* Records for the exercise:
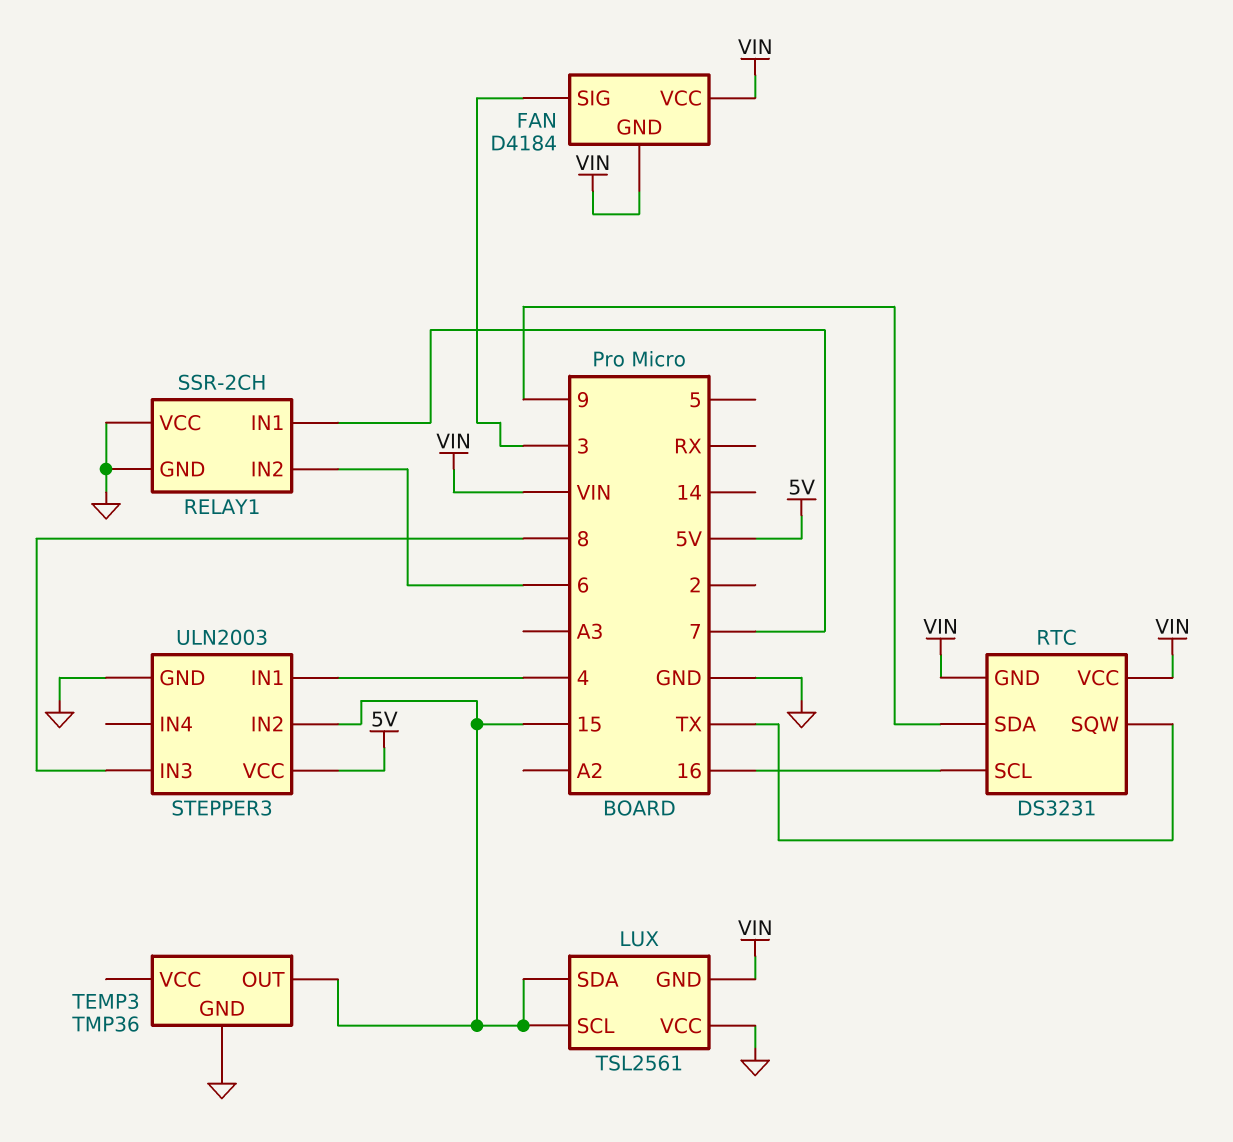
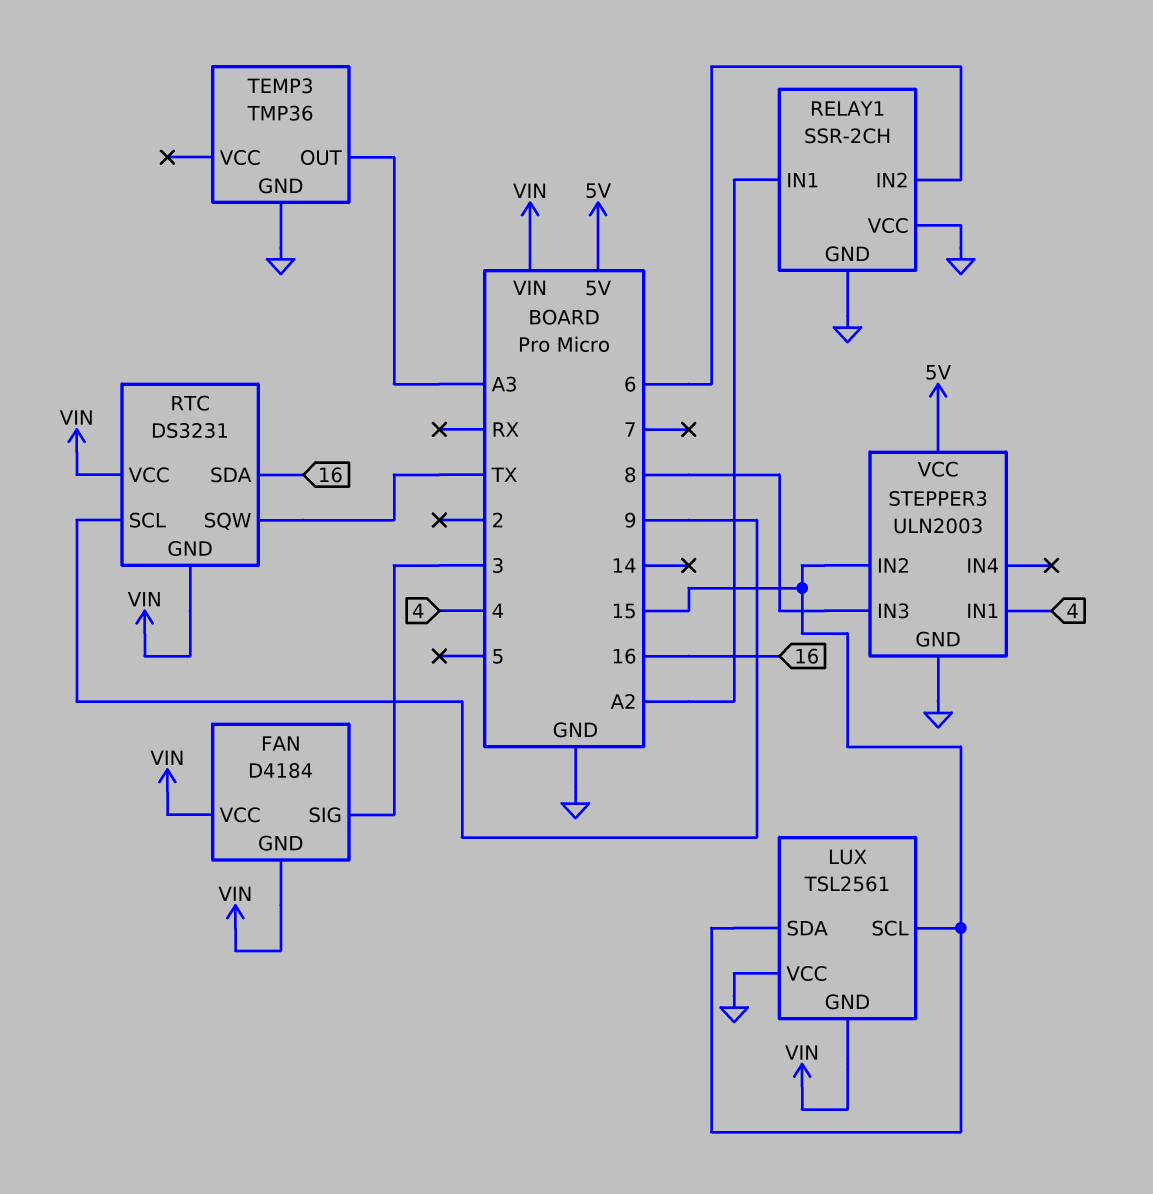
RELAY1 pin IN1: 7 -> A2
RTC pin SCL: 16 -> 9
RTC pin SDA: 9 -> 16
TEMP3 pin OUT: 15 -> A3

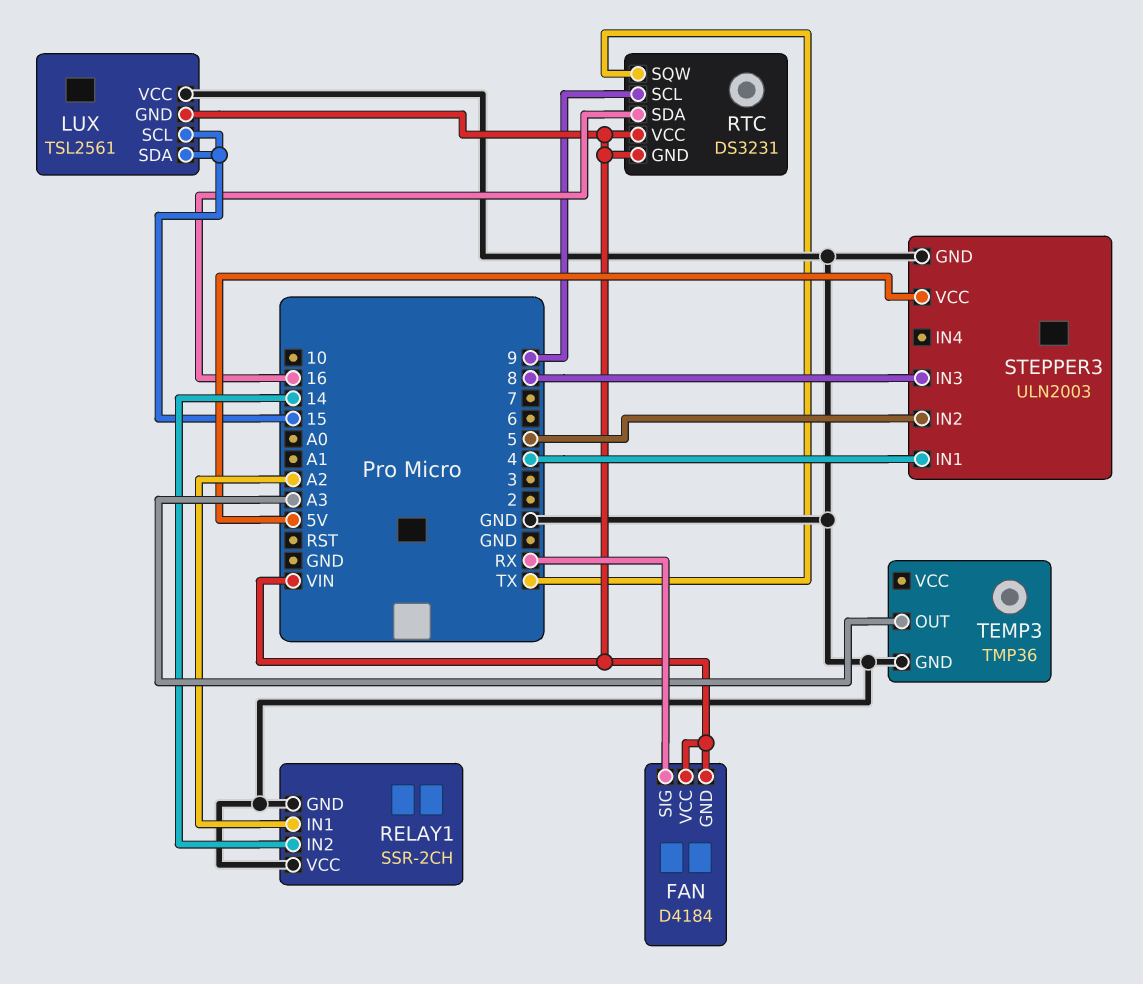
FAN pin SIG: 3 -> RX
RELAY1 pin IN2: 6 -> 14
STEPPER3 pin IN2: 15 -> 5

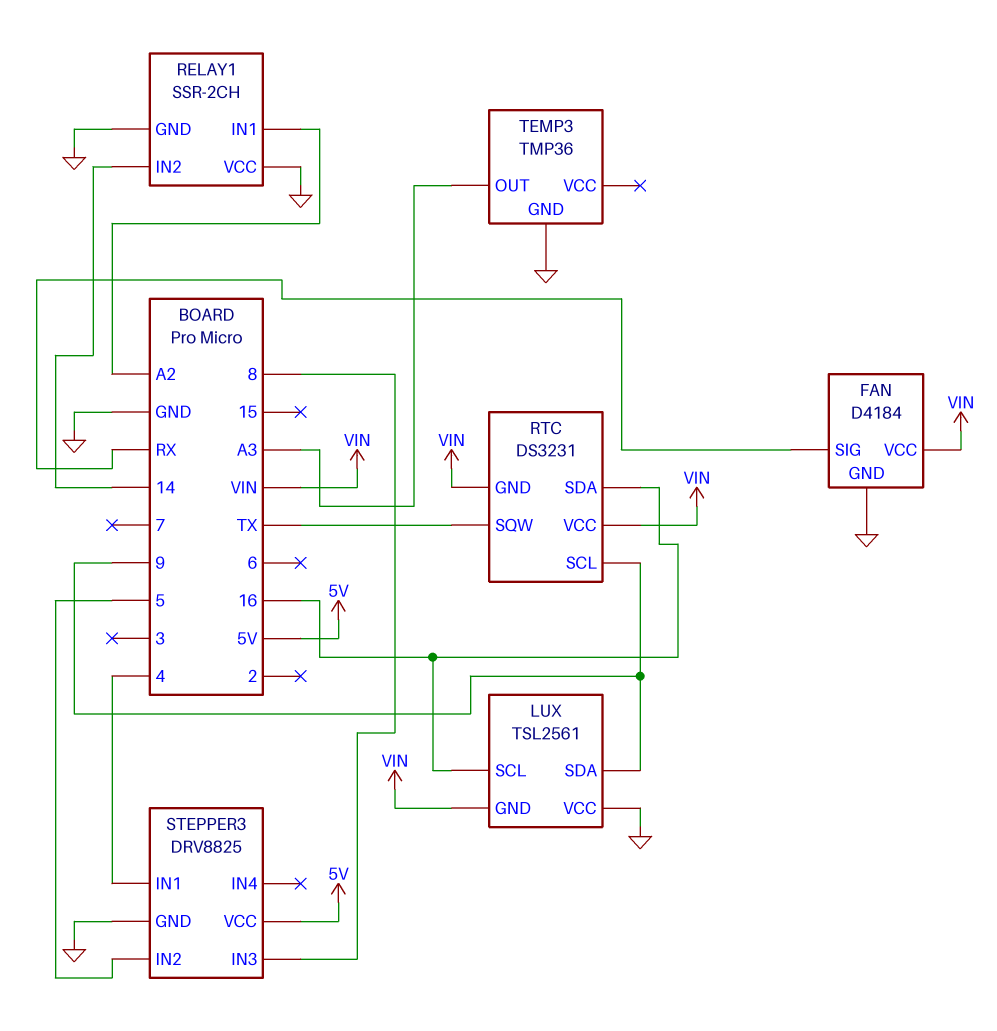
FAN pin GND: VIN -> GND
LUX pin SCL: 15 -> 16
LUX pin SDA: 15 -> 9
STEPPER3: ULN2003 -> DRV8825

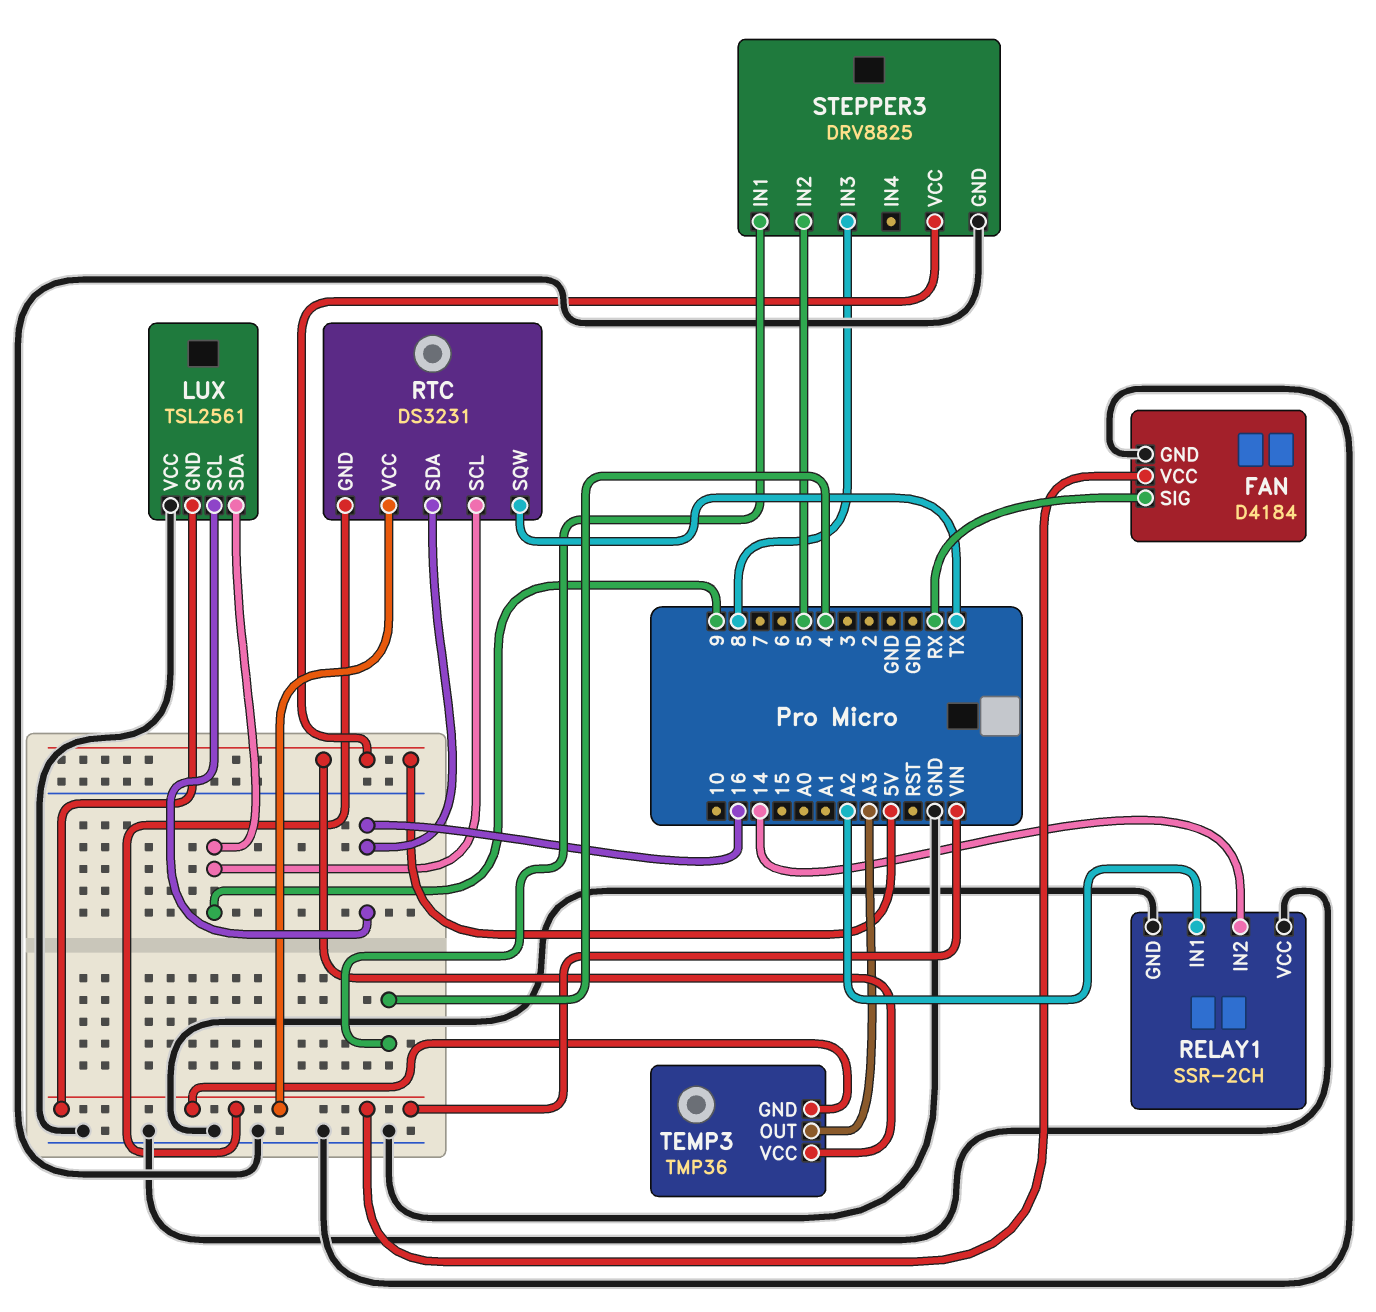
TEMP3 pin GND: GND -> VIN
TEMP3 pin VCC: none -> 5V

* Exercise prompt: From the first record above to the last, output each one exactly and omit the pictures.

* Solution for this exercise:
RELAY1 pin IN1: 7 -> A2
RTC pin SCL: 16 -> 9
RTC pin SDA: 9 -> 16
TEMP3 pin OUT: 15 -> A3

FAN pin SIG: 3 -> RX
RELAY1 pin IN2: 6 -> 14
STEPPER3 pin IN2: 15 -> 5

FAN pin GND: VIN -> GND
LUX pin SCL: 15 -> 16
LUX pin SDA: 15 -> 9
STEPPER3: ULN2003 -> DRV8825

TEMP3 pin GND: GND -> VIN
TEMP3 pin VCC: none -> 5V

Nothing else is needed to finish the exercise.